REQUEST — Spot every line with the word "adipose" and return it.
## BEGIN DATA SHOWN
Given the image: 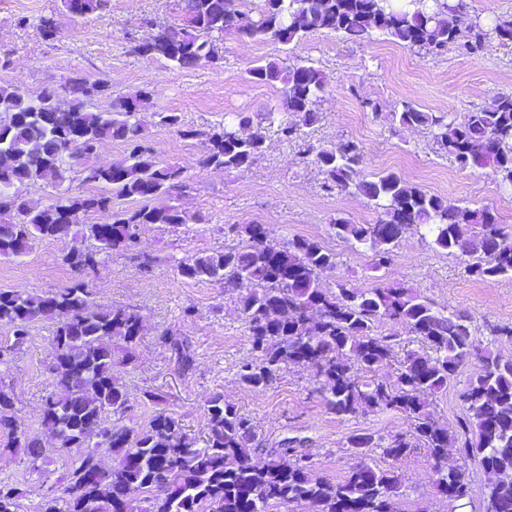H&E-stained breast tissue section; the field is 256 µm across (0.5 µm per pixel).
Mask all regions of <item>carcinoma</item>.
I'll return each instance as SVG.
<instances>
[{
  "label": "carcinoma",
  "instance_id": "cac0c4a2",
  "mask_svg": "<svg viewBox=\"0 0 512 512\" xmlns=\"http://www.w3.org/2000/svg\"><path fill=\"white\" fill-rule=\"evenodd\" d=\"M107 0H62L72 15L89 17ZM326 30L341 39L364 44L377 36L427 55L459 46L470 55L496 40L512 46V15L484 27L468 15L463 0H264L255 19L227 7V0H187L180 25H161L154 39L132 47L137 54L163 56L172 67L187 69L218 64L222 57L212 35L238 34L255 41L287 46L308 33ZM251 79L280 84L289 117L273 112L239 116L238 125L257 124L243 137L229 126L206 134L203 164L226 173L243 170L263 153L266 127L277 125L287 140L317 124L315 103L325 92L326 75L307 63L258 60L248 68ZM108 86L76 75L63 86L46 85L32 94L0 84V259L20 257L37 239L69 236L79 227L92 248L69 253L75 268H91L102 252L130 251L144 224L175 231L198 224L202 217L176 204L191 189L184 171L155 160L144 140L138 112L152 91L141 89L116 97L108 109L92 111L91 101ZM402 127H423L448 159L460 168L490 170L498 182L512 187V95L500 94L456 121L444 112H425L410 102L393 113ZM126 146L125 159L108 167L88 158L108 142ZM303 153L323 176V187L366 198L378 213L373 224L331 220L336 236L352 247L372 252L373 268L381 267L408 227L418 224L434 248L471 259L468 268L480 279H512V225L503 224L494 209L449 205L443 198L404 180L395 172L371 179L361 174L362 150L353 140L334 146L303 141ZM80 168L83 182L103 192L74 195L65 186ZM43 182L57 190L48 204L23 195L22 188ZM143 200L137 209H117L113 199ZM164 198L156 206L150 201ZM107 212L108 224L90 217ZM241 237L236 247L195 255L178 265L181 277L214 281L226 288L251 285L239 296V310L254 359L241 366L240 380L264 390L293 365L310 367L329 409L353 415L359 408L399 411L414 421L410 437L385 442L360 433L349 447L366 455L369 448L398 462L413 448H425L434 460L435 485L451 501L469 497L470 480L444 460L448 445L477 463L486 474L503 478L490 483L485 512H512V360L503 361L482 345L464 313H444L413 289L401 284L368 290L322 286L319 271L337 264L336 253L313 238L268 240L263 224H232ZM55 324V356L49 366L54 391L45 399L42 426L55 441L54 451L81 452L68 470L62 494H44L38 512H135L146 494L145 512H274L279 506L310 503L318 512H398L402 485L398 468H375L361 462L333 482L318 476L289 440L266 451L267 462L252 464L263 451L251 420L214 394L207 400L208 432L204 446L182 431L171 416L160 413L149 427L136 431L109 422L123 416L129 394L113 374L112 339L125 343L124 357L140 336V315L124 308L92 305L84 284L44 294L0 292V325L11 329L14 345L24 343L39 319ZM383 320L402 326L422 343L406 352L394 380L387 384L364 379L391 366L394 336L376 334ZM178 368L193 364L189 343L175 334L164 337ZM475 358L481 368L461 394L466 417L457 436L448 435L434 417V399L448 389L460 367ZM14 401L0 388V430L11 448L21 449L33 468L47 459L37 435L17 428ZM106 446L116 464L103 469L95 449ZM22 491L0 484V512H20Z\"/></svg>",
  "mask_w": 512,
  "mask_h": 512
}]
</instances>
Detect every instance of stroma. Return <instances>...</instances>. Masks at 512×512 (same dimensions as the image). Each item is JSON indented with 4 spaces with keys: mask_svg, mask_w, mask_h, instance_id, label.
Segmentation results:
<instances>
[{
    "mask_svg": "<svg viewBox=\"0 0 512 512\" xmlns=\"http://www.w3.org/2000/svg\"><path fill=\"white\" fill-rule=\"evenodd\" d=\"M184 6V0H109L102 11L81 18L66 12L61 0H0V55L11 59L10 67L0 70V84L33 93L79 74L105 82L116 96L151 90L149 105L138 114L144 134L157 160L177 165L189 176L192 188L181 204L203 218L175 232L159 224L143 225L133 252L100 254L97 264L81 273L64 257L87 249V241L74 236L36 240L22 257L0 260V291L40 294L79 278L91 288L94 303L140 315L142 331L132 357L115 367L130 398L124 426L147 428L162 412L190 436L205 439L206 401L220 393L251 420L258 441L269 448L291 438L301 441L313 471L336 481L361 458L347 446L351 435L407 437L414 430L412 421L400 412L376 408L352 416L332 413L307 367H288L263 391L244 385L240 367L253 354L239 312V290L183 279L178 261L236 245L238 236L228 230L232 224L265 225L274 243L294 236L315 238L337 254L336 266L319 275L324 287L343 283L367 290L405 283L437 309L470 315L477 338L508 359L512 339L492 336L489 329L512 326V280L475 279L466 258L436 250L416 230L404 234L388 262L373 269L371 253L351 248L336 237L330 223L342 217L372 224L376 211L364 197L325 190L321 175L300 153L301 140L286 141L268 132L265 151L249 168L224 173L203 165L204 135L239 113L284 111L280 87L249 79L251 61L282 56L306 60L323 71L327 86L317 103L321 118L305 129L302 140L322 145L357 141L364 176L393 171L448 203L490 206L501 223L512 224L511 188L500 187L488 170L457 169L428 130L398 127L391 117L407 101L426 112L460 118L498 94H512V48L495 45L483 55L468 56L452 46L427 56L384 39L355 45L319 30L286 48L233 35L217 38L223 59L215 66L175 69L164 57L132 52L134 42L154 34L147 20L181 23ZM44 16L57 24L55 39L40 32ZM162 112L179 113L180 129L161 125ZM142 254L155 257L150 269L140 267ZM168 332L190 343L194 361L189 370L178 368L163 343ZM54 334V322L42 319L18 346L10 328L0 326V346L14 348L7 363L0 364V386L14 399L19 427L35 435L43 432V403L53 390L48 367L55 354ZM479 368L477 361L467 362L435 400V416L449 432H456L466 414L460 395ZM10 442L8 433L0 431V481L21 489V512H37L42 496L58 489L71 458L55 453L49 464L35 470L24 452H9ZM448 464L467 472L469 499L458 504L439 493L428 450L414 448L398 464L403 476L399 512H483L486 474L454 448L448 451Z\"/></svg>",
    "mask_w": 512,
    "mask_h": 512,
    "instance_id": "35a3bbf8",
    "label": "stroma"
}]
</instances>
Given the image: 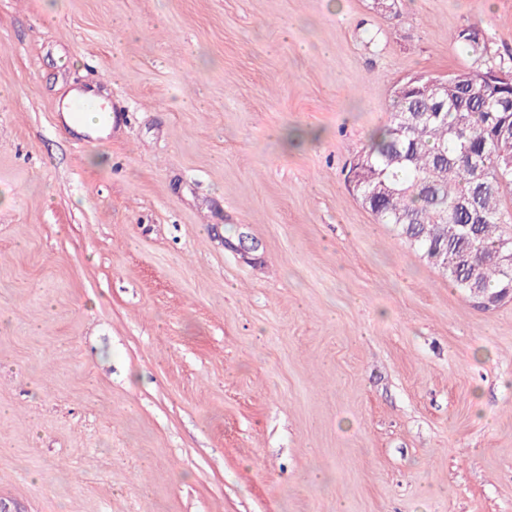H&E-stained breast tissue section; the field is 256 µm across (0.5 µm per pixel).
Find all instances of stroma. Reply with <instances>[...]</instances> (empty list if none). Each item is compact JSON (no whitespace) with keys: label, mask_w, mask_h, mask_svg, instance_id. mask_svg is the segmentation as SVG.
Returning a JSON list of instances; mask_svg holds the SVG:
<instances>
[{"label":"stroma","mask_w":512,"mask_h":512,"mask_svg":"<svg viewBox=\"0 0 512 512\" xmlns=\"http://www.w3.org/2000/svg\"><path fill=\"white\" fill-rule=\"evenodd\" d=\"M470 25L512 57V0H0V503L512 512V299L347 181Z\"/></svg>","instance_id":"1"}]
</instances>
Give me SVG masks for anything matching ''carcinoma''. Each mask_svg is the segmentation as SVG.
Here are the masks:
<instances>
[{
    "label": "carcinoma",
    "mask_w": 512,
    "mask_h": 512,
    "mask_svg": "<svg viewBox=\"0 0 512 512\" xmlns=\"http://www.w3.org/2000/svg\"><path fill=\"white\" fill-rule=\"evenodd\" d=\"M456 41L476 66L445 77L441 100L416 89L393 95L380 140L363 151L362 191L380 224H391L467 297L479 291L512 294V267L495 261L512 251V141L498 127L512 126V112L493 104L512 97V84L493 76L512 62L492 61L489 39L477 28Z\"/></svg>",
    "instance_id": "obj_1"
}]
</instances>
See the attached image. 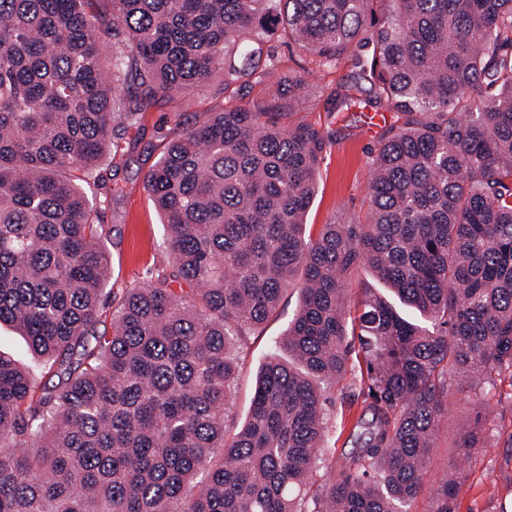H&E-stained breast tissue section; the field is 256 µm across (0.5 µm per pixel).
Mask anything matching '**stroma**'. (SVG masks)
<instances>
[{"label":"stroma","mask_w":512,"mask_h":512,"mask_svg":"<svg viewBox=\"0 0 512 512\" xmlns=\"http://www.w3.org/2000/svg\"><path fill=\"white\" fill-rule=\"evenodd\" d=\"M272 47L279 73L297 75L307 85L306 94L292 104L294 120L315 124L333 135L307 215L308 231L315 235L322 225L336 220L346 222L363 213L368 158L379 135L366 128V108L342 113L333 109L334 91L347 81L350 64L318 66L302 48L284 38L275 39ZM223 105L220 84L214 81L191 93L151 103L140 112L134 125L123 129L118 152L107 167L111 193L101 214L110 259L108 286L114 293L149 283L168 260L162 216L144 189V176L158 160L163 141ZM299 300L298 290L288 291L264 329L240 346V371L226 407L229 429H236L247 420L258 370L276 353ZM329 410L337 427L329 453L341 463L355 448L359 435L355 428L363 410L359 372L348 374L335 385ZM463 419L477 421L483 441L467 464L468 480L458 497L457 512H494L499 504L512 501V383L502 382L500 390L479 398L466 392L450 393L448 424L436 439L429 461V480L440 478L458 462L454 441Z\"/></svg>","instance_id":"obj_1"}]
</instances>
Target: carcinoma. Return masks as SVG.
I'll list each match as a JSON object with an SVG mask.
<instances>
[{"label": "carcinoma", "mask_w": 512, "mask_h": 512, "mask_svg": "<svg viewBox=\"0 0 512 512\" xmlns=\"http://www.w3.org/2000/svg\"><path fill=\"white\" fill-rule=\"evenodd\" d=\"M277 34L351 62L336 111L405 116L371 150L364 216L315 237L330 140L285 122L303 80L243 102ZM219 74L224 108L145 175L170 265L101 333L116 128ZM361 266L376 284L352 306ZM291 287L289 360L230 435L234 351ZM0 322L47 368L0 357V512H413L451 389L512 377V0H0ZM352 355L371 421L338 469L327 403ZM464 483L435 482L430 512Z\"/></svg>", "instance_id": "cac0c4a2"}]
</instances>
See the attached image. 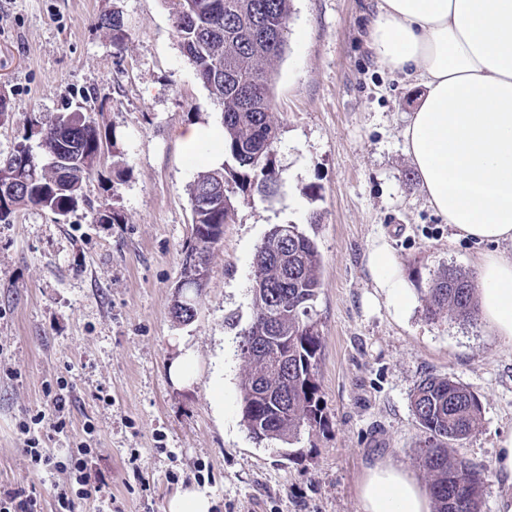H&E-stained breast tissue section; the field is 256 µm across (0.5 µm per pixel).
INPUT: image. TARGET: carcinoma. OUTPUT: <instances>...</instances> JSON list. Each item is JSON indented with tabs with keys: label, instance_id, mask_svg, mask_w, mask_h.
<instances>
[{
	"label": "carcinoma",
	"instance_id": "1",
	"mask_svg": "<svg viewBox=\"0 0 512 512\" xmlns=\"http://www.w3.org/2000/svg\"><path fill=\"white\" fill-rule=\"evenodd\" d=\"M174 27L184 55L224 114V162L197 174L190 187L191 239L181 274L198 255L210 260L235 220L240 198L256 191L277 193L282 177L275 165L278 140L272 112V87L286 48L291 0H170ZM99 26L123 49V19L103 16ZM35 165L18 170L13 157L30 152L20 145L0 159V181L19 176L28 191L12 207L0 209V222L22 207L64 215L71 202L86 201L84 187L104 152L103 138L91 116L64 112L41 121ZM322 286V261L313 237L297 225H275L254 256L253 317L241 330L239 349L247 369L239 383L242 421L258 442H289L302 429L324 422L319 383L322 340L313 317ZM473 277L450 269L437 277L426 297L430 320L448 313L472 319L478 313ZM286 339L282 354H257L252 344ZM411 407L424 433L420 460L429 476L436 512H480L493 472L448 453L469 438L481 416L477 396L463 384L429 375L414 389Z\"/></svg>",
	"mask_w": 512,
	"mask_h": 512
}]
</instances>
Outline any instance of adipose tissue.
<instances>
[{
  "mask_svg": "<svg viewBox=\"0 0 512 512\" xmlns=\"http://www.w3.org/2000/svg\"><path fill=\"white\" fill-rule=\"evenodd\" d=\"M373 57L421 87L404 148L428 204L454 236L495 244L480 253L478 304L488 330L512 344V0H376ZM373 284L395 316L409 298L387 247L368 255ZM361 512H431L415 478L372 460Z\"/></svg>",
  "mask_w": 512,
  "mask_h": 512,
  "instance_id": "obj_1",
  "label": "adipose tissue"
}]
</instances>
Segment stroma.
<instances>
[{
  "mask_svg": "<svg viewBox=\"0 0 512 512\" xmlns=\"http://www.w3.org/2000/svg\"><path fill=\"white\" fill-rule=\"evenodd\" d=\"M115 12L120 51L98 24ZM373 17V0H293L273 90L282 184L239 203L197 315L179 323L170 307L191 236L189 186L221 145L223 118L181 52L168 0H0V158L37 146L41 118L78 107L109 142L87 203L64 216L27 207L0 223V490L54 512L19 425L50 413L47 390L60 380L70 425L42 426V445H89L119 512H166L189 487L212 512H359L374 457L427 485L411 395L429 374L479 398L478 427L453 451L494 465L512 431V345L482 320L425 315L431 281L451 268L477 275L474 257L490 246L453 238L422 196L402 142L420 89L366 49ZM192 125L213 139L187 148ZM283 224L311 235L322 257L324 424L270 444L242 422L238 334L253 316L256 249ZM382 241L414 298L404 319L369 300L368 253ZM185 351L197 374L178 385L168 368Z\"/></svg>",
  "mask_w": 512,
  "mask_h": 512,
  "instance_id": "obj_1",
  "label": "stroma"
}]
</instances>
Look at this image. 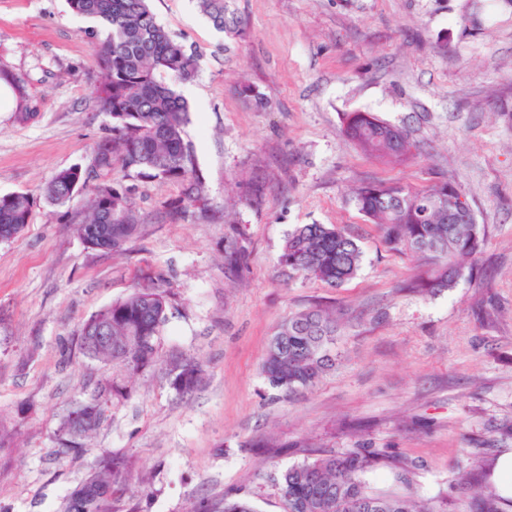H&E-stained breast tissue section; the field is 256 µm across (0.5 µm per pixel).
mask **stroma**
<instances>
[{
  "mask_svg": "<svg viewBox=\"0 0 512 512\" xmlns=\"http://www.w3.org/2000/svg\"><path fill=\"white\" fill-rule=\"evenodd\" d=\"M199 54L192 82L162 80L189 106L183 138L205 179V211L172 221L181 183L114 170L142 224L119 253L86 247L81 203L38 202L0 242V512H61L112 454L128 460L112 512H193L231 496L284 512L290 467L370 452V490L434 512H471L512 448V0H224L216 29L196 0H149ZM67 0H0V68L28 76L39 117L0 101V195L40 194L61 169L93 166L112 121L95 109L88 32ZM401 129V162L367 156L343 116ZM369 181L455 183L486 230L454 288L415 293L425 258L390 250L359 212ZM301 224H328L362 251L340 288L288 278L279 256ZM168 291L157 363L137 374L88 358L83 322L137 287ZM320 306L338 324L334 370L294 395L263 374L278 326ZM197 358L181 396L166 369ZM102 396L81 454L56 432Z\"/></svg>",
  "mask_w": 512,
  "mask_h": 512,
  "instance_id": "1",
  "label": "stroma"
}]
</instances>
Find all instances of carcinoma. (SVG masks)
Masks as SVG:
<instances>
[{"label":"carcinoma","instance_id":"obj_1","mask_svg":"<svg viewBox=\"0 0 512 512\" xmlns=\"http://www.w3.org/2000/svg\"><path fill=\"white\" fill-rule=\"evenodd\" d=\"M71 10L90 18L106 32L93 56L98 88L96 111L112 119V133L95 147L94 166L58 171L44 186L42 197L65 206L83 197L85 219L79 227L83 242L103 252L120 251L140 234V224L128 193L112 184L118 165L127 173L187 184V202L169 209L172 220L185 218L187 205L203 200L193 154L182 132L188 105L159 76L171 72L193 80L200 55L161 25L148 0H69ZM213 26L224 29V0H199ZM18 99L15 120L33 121L38 103L26 92L27 78L0 70ZM345 131L360 149L373 157L395 159L387 128L369 113L352 112ZM449 182L416 190L385 182L367 183L355 191L359 211L379 225L389 247L401 253L433 258L437 266L408 285L413 290L442 291L455 286L461 261L481 253L486 243L483 226L472 218L448 223L441 201ZM37 198L28 192L0 195V241L14 238L29 224ZM362 252L357 241L332 225L302 224L286 237L279 257L288 274L315 278L340 288L359 270ZM168 317L166 290L139 288L89 316L81 327L80 348L94 360L110 362L136 374L155 362L160 331ZM106 324L112 341L88 339ZM336 318L320 307L298 312L272 336L263 371L269 384L288 393L310 389L336 364ZM202 366L181 359L170 370V385L179 394L194 391ZM102 402L77 403L62 420L61 452L78 454L82 439L103 419ZM371 464L358 449L326 455L289 468L281 478L285 512H434L399 495H378L366 489L364 474ZM128 480L127 463L109 456L68 496L63 512H112V494ZM502 498L491 489L474 505V512H501Z\"/></svg>","mask_w":512,"mask_h":512}]
</instances>
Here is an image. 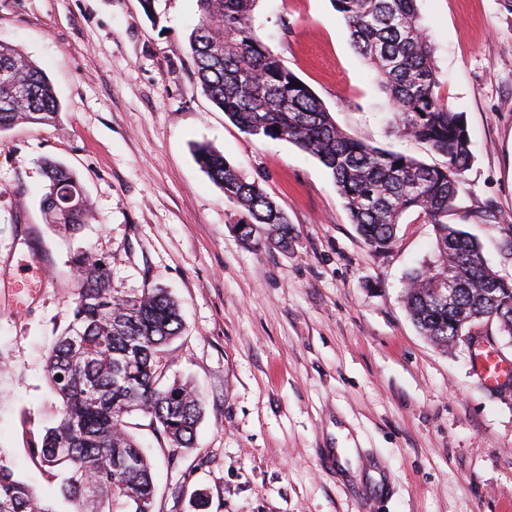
## END DATA SHOWN
RESPONSE —
Outline any instance of adipose tissue.
  "label": "adipose tissue"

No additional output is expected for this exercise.